Task instructions
Reproduce exactly the lines below from the one containing "Someone carried the pachołek" through the one containing "Someone put down the kostka domina [brązowy]", including both, and nothing else.
++++ Information shown
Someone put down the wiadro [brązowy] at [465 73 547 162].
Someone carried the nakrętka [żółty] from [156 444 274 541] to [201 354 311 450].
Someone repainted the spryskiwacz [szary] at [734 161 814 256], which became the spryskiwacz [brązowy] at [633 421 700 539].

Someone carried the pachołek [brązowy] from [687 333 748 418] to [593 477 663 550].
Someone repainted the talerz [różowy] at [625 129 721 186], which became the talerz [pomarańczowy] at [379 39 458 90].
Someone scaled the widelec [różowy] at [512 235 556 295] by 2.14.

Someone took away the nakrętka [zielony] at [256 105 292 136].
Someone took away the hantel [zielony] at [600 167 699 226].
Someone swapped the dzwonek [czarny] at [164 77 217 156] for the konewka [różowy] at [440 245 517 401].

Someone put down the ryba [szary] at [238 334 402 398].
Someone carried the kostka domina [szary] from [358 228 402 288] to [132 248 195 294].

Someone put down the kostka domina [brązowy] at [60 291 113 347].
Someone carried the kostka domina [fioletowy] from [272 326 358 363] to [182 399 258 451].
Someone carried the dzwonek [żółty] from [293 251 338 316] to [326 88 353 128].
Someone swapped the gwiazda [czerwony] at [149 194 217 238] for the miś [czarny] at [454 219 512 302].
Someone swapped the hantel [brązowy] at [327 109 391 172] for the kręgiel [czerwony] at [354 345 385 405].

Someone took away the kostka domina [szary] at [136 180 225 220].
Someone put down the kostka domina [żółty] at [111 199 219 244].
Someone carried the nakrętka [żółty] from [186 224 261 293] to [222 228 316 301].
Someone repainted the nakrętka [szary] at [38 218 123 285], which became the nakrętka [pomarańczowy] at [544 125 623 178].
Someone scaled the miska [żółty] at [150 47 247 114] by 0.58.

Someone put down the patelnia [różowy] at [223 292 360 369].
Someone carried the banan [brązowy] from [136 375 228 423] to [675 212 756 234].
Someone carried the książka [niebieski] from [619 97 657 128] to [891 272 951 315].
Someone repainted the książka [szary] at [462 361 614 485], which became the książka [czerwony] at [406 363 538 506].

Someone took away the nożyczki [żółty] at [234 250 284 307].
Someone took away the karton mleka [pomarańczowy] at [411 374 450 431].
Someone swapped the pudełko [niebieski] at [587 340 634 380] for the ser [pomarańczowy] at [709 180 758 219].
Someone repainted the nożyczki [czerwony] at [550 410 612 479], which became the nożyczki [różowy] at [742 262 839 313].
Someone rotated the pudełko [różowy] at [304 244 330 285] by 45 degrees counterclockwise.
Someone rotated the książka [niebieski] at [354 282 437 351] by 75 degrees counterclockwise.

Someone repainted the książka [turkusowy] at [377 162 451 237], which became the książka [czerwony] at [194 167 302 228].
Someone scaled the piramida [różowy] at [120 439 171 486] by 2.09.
++++++++
Expected answer
Someone carried the pachołek [brązowy] from [687 333 748 418] to [593 477 663 550].
Someone repainted the talerz [różowy] at [625 129 721 186], which became the talerz [pomarańczowy] at [379 39 458 90].
Someone scaled the widelec [różowy] at [512 235 556 295] by 2.14.

Someone took away the nakrętka [zielony] at [256 105 292 136].
Someone took away the hantel [zielony] at [600 167 699 226].
Someone swapped the dzwonek [czarny] at [164 77 217 156] for the konewka [różowy] at [440 245 517 401].

Someone put down the ryba [szary] at [238 334 402 398].
Someone carried the kostka domina [szary] from [358 228 402 288] to [132 248 195 294].

Someone put down the kostka domina [brązowy] at [60 291 113 347].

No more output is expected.